Problem to work on: The reply should contain every line of the data, repeated exactly, and no pictures.

Dataset content:
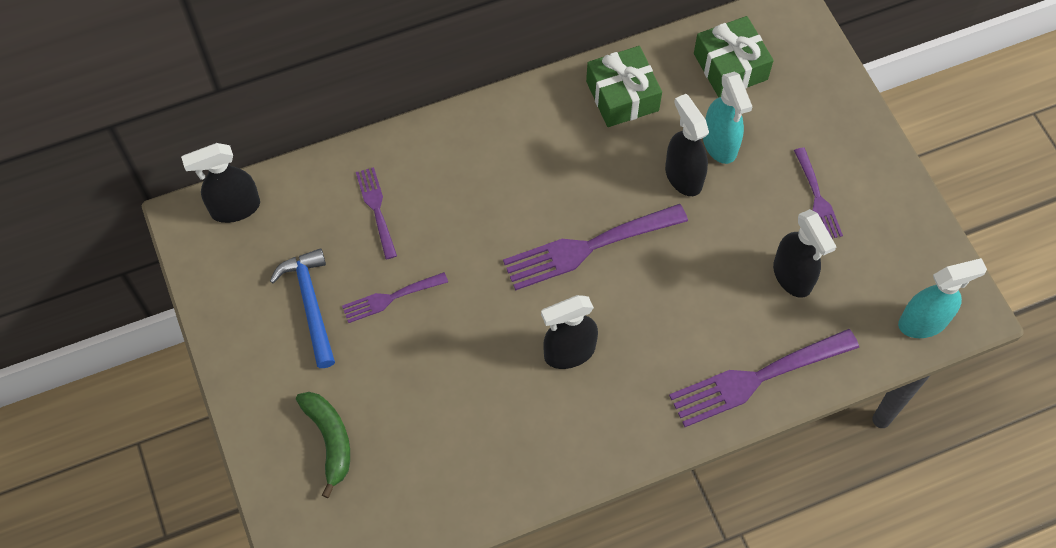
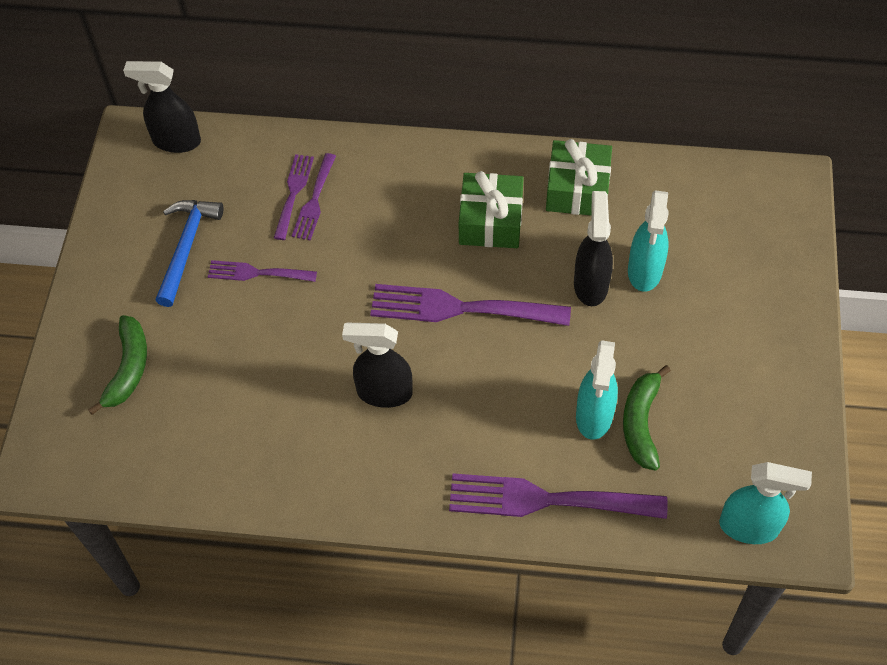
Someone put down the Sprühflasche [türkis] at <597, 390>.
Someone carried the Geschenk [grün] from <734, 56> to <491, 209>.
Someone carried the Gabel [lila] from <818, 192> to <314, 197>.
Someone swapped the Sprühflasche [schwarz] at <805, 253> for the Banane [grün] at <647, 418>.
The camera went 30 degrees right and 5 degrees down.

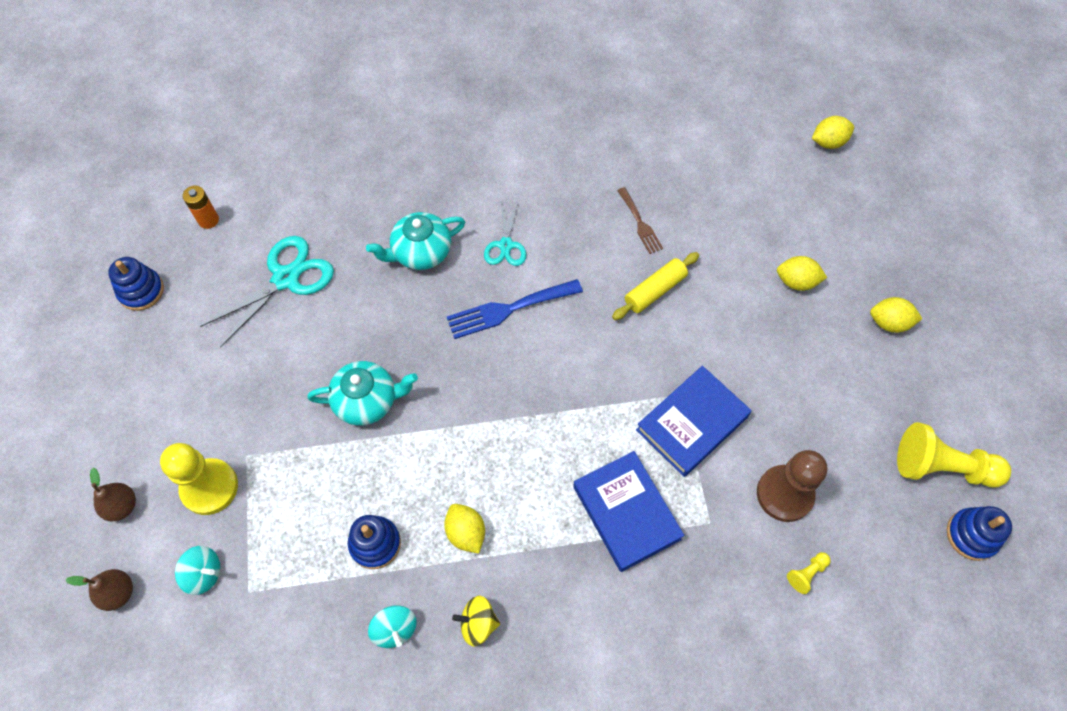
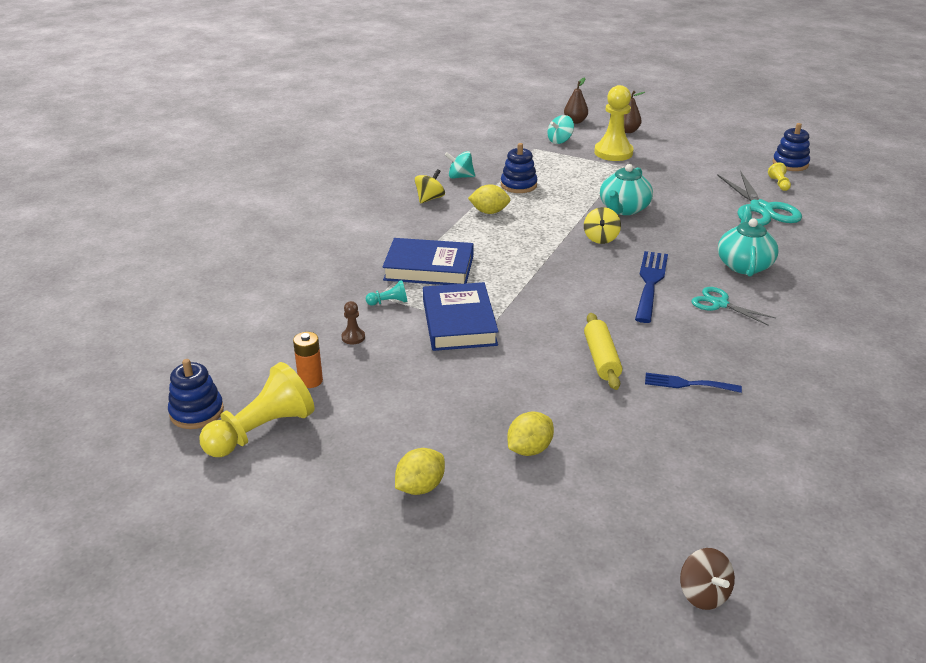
Someone put down the Bauer [türkis] at <387, 293>.
Someone put down the Kreisel [gelb] at <602, 225>.
Someone carried the Batterie [orange] from <201, 207> to <308, 360>.
Someone carried the Bauer [gelb] from <809, 573> to <779, 176>.
Someone swapped the Zitrone [gelb] at <833, 132> for the Kreisel [braun] at <707, 579>.
Someone repainted the Gabel [braun] at <640, 220>, which became the Gabel [blau] at <693, 383>.
Someone scaled the Bauer [braun] at <792, 486> by 0.44.
The camera went 125 degrees right and 30 degrees down.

Task output:
Someone put down the Sprühflasche [türkis] at <597, 390>.
Someone carried the Geschenk [grün] from <734, 56> to <491, 209>.
Someone carried the Gabel [lila] from <818, 192> to <314, 197>.
Someone swapped the Sprühflasche [schwarz] at <805, 253> for the Banane [grün] at <647, 418>.
The camera went 30 degrees right and 5 degrees down.

Someone put down the Bauer [türkis] at <387, 293>.
Someone put down the Kreisel [gelb] at <602, 225>.
Someone carried the Batterie [orange] from <201, 207> to <308, 360>.
Someone carried the Bauer [gelb] from <809, 573> to <779, 176>.
Someone swapped the Zitrone [gelb] at <833, 132> for the Kreisel [braun] at <707, 579>.
Someone repainted the Gabel [braun] at <640, 220>, which became the Gabel [blau] at <693, 383>.
Someone scaled the Bauer [braun] at <792, 486> by 0.44.
The camera went 125 degrees right and 30 degrees down.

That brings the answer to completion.